AVAILABLE DATA:
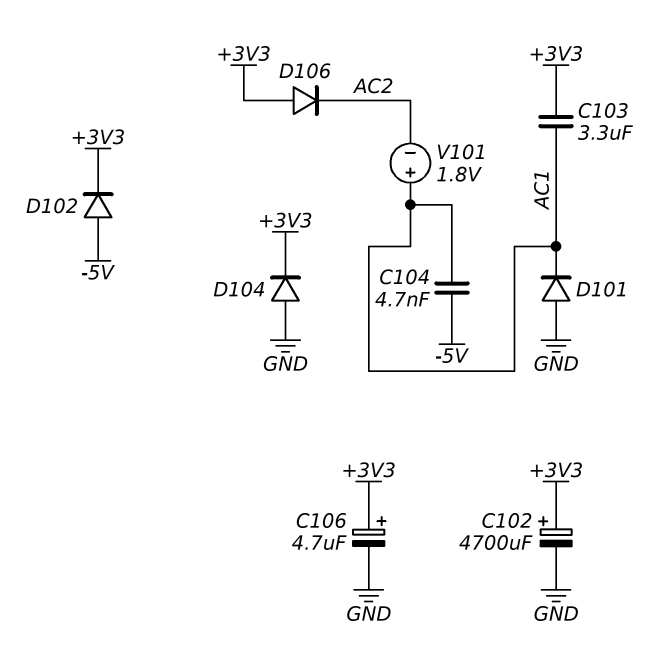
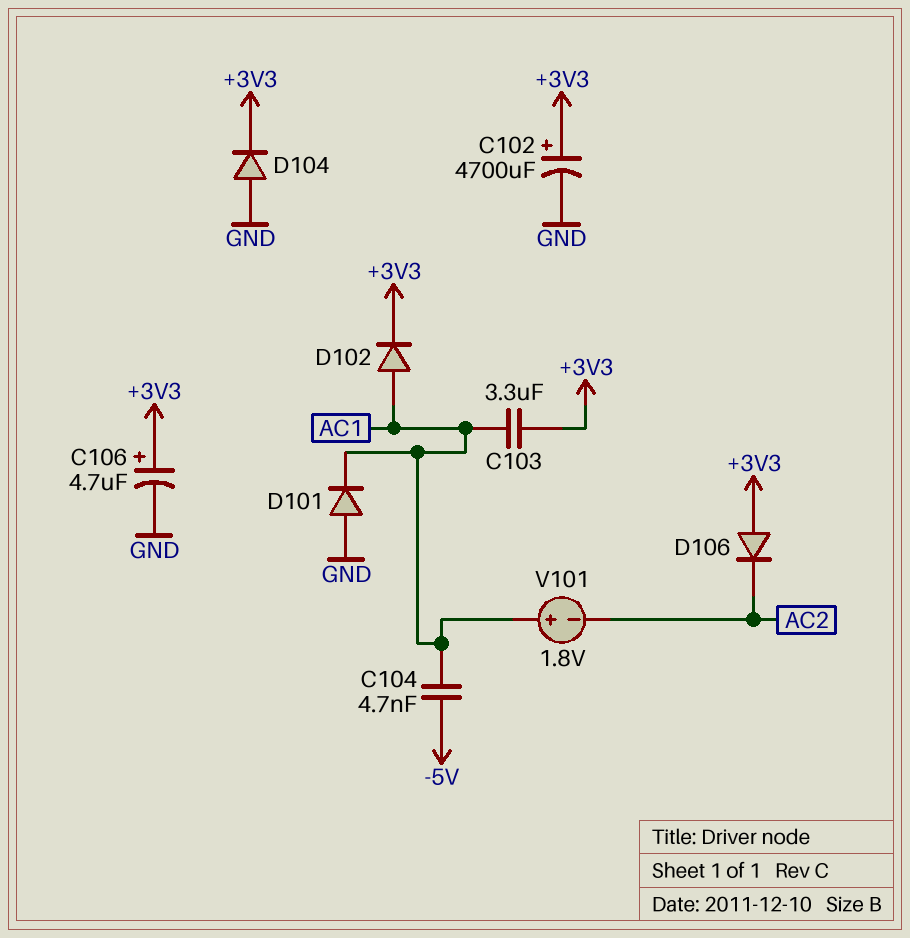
D102: diode (A -5V, K +3V3) -> diode (A AC1, K +3V3)

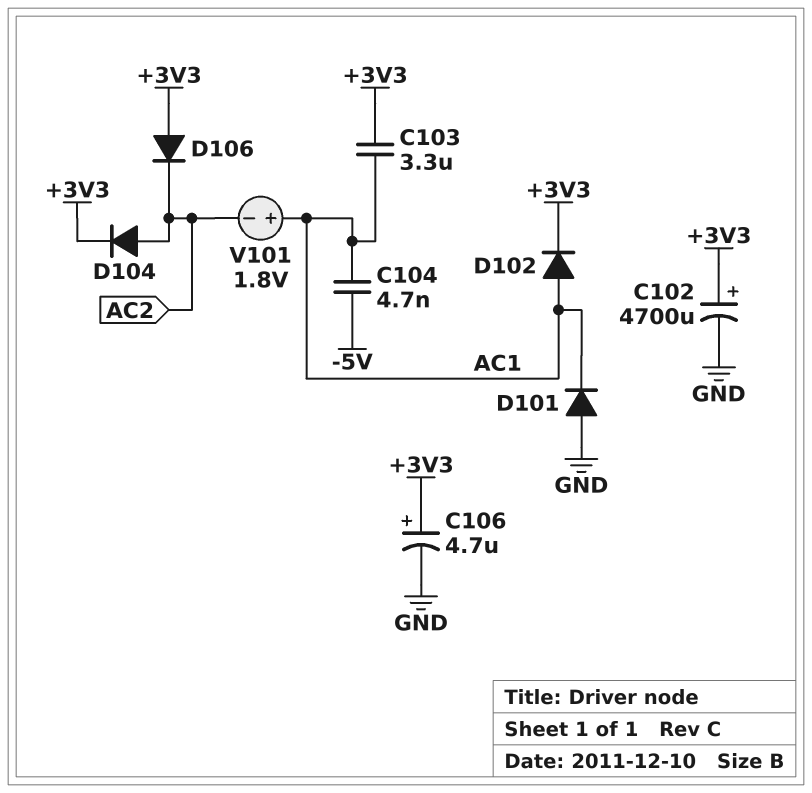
D104: diode (A GND, K +3V3) -> diode (A AC2, K +3V3)

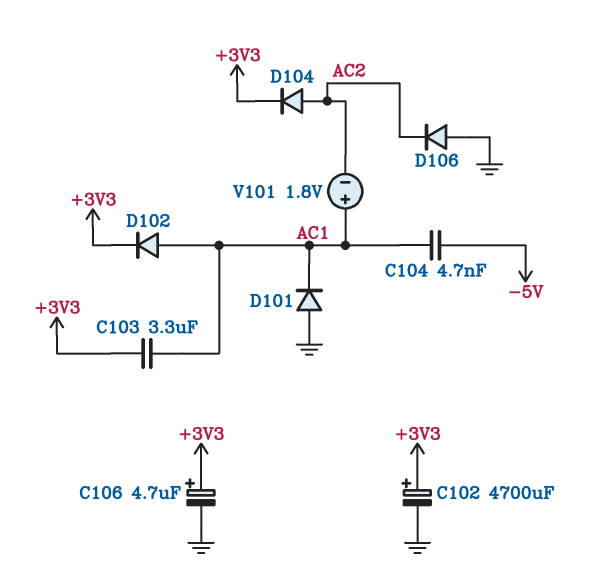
D106: diode (A +3V3, K AC2) -> diode (A GND, K AC2)

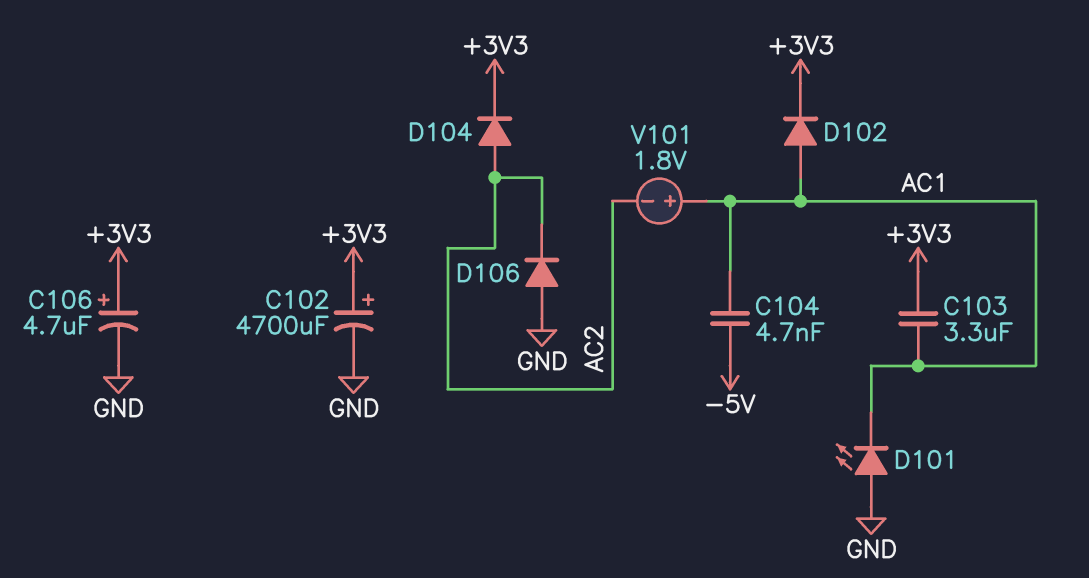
D101: diode (A GND, K AC1) -> LED (A GND, K AC1)

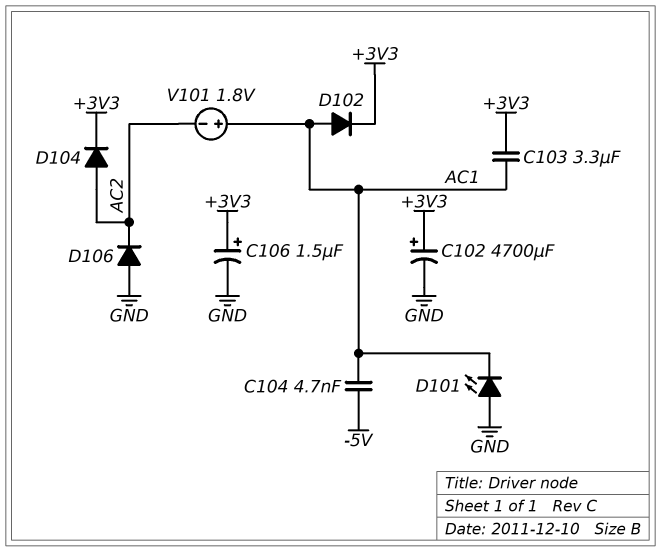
C106: 4.7uF (plus +3V3, minus GND) -> 1.5uF (plus +3V3, minus GND)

WHAT YOU WILL DO: Once you have found every line above holding the word "diode", copy those lines.

SOLUTION:
D102: diode (A -5V, K +3V3) -> diode (A AC1, K +3V3)
D104: diode (A GND, K +3V3) -> diode (A AC2, K +3V3)
D106: diode (A +3V3, K AC2) -> diode (A GND, K AC2)
D101: diode (A GND, K AC1) -> LED (A GND, K AC1)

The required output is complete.